### Your goal
In the listing below, find the line holding "green brush: 0 -> 2" and the line holding "red capsule: 5 -> 1". Write out those two lines and all lines between, exactly, and nothing more.

### Task material

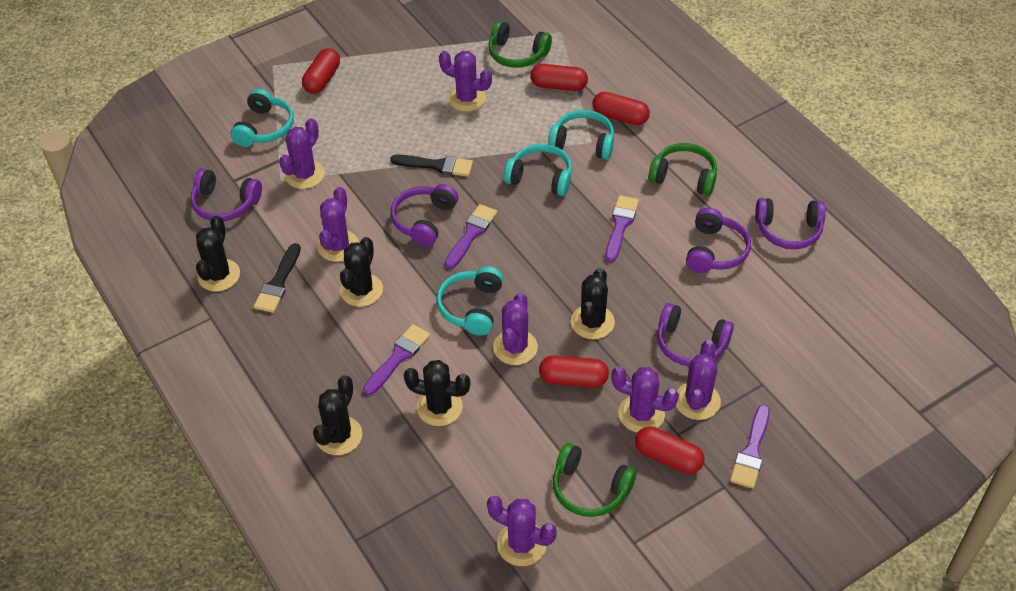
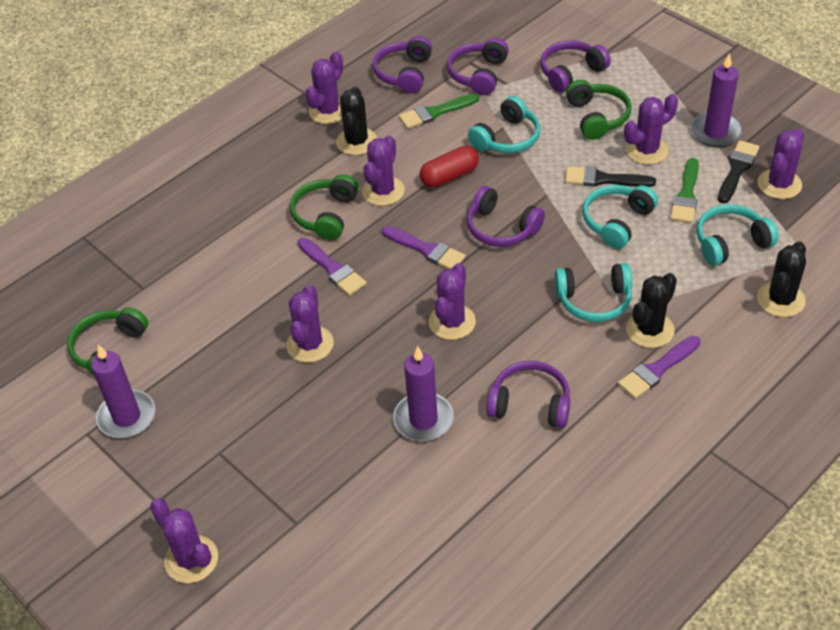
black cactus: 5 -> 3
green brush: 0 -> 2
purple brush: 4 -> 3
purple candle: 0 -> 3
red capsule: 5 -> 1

==

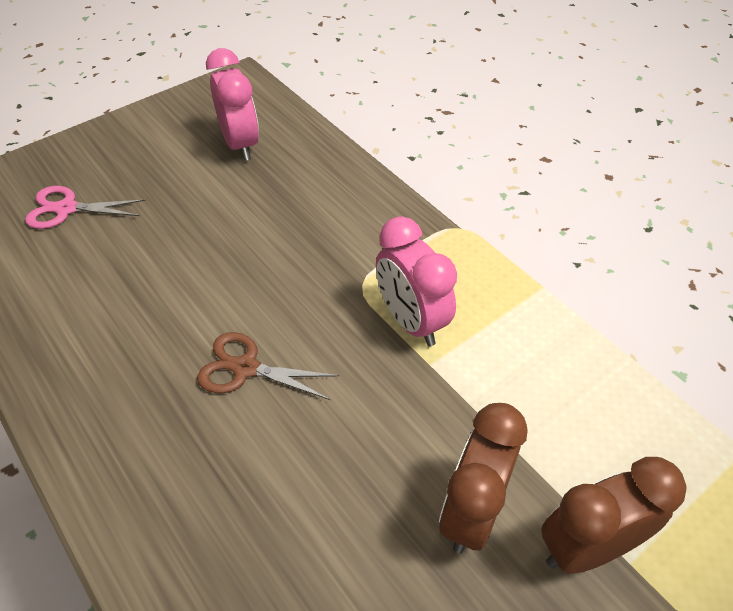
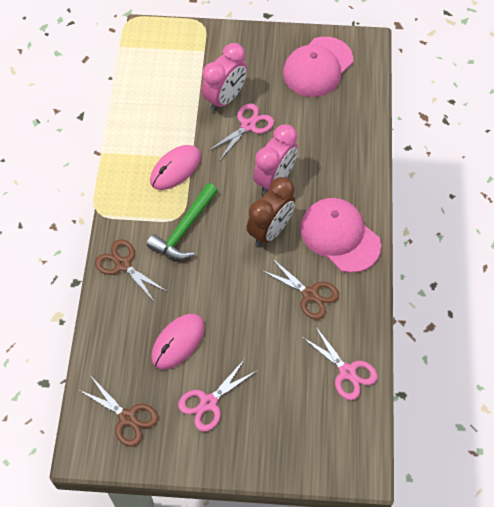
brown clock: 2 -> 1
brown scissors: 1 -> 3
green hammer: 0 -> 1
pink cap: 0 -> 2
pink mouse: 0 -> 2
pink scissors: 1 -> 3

### Problem solution
green brush: 0 -> 2
purple brush: 4 -> 3
purple candle: 0 -> 3
red capsule: 5 -> 1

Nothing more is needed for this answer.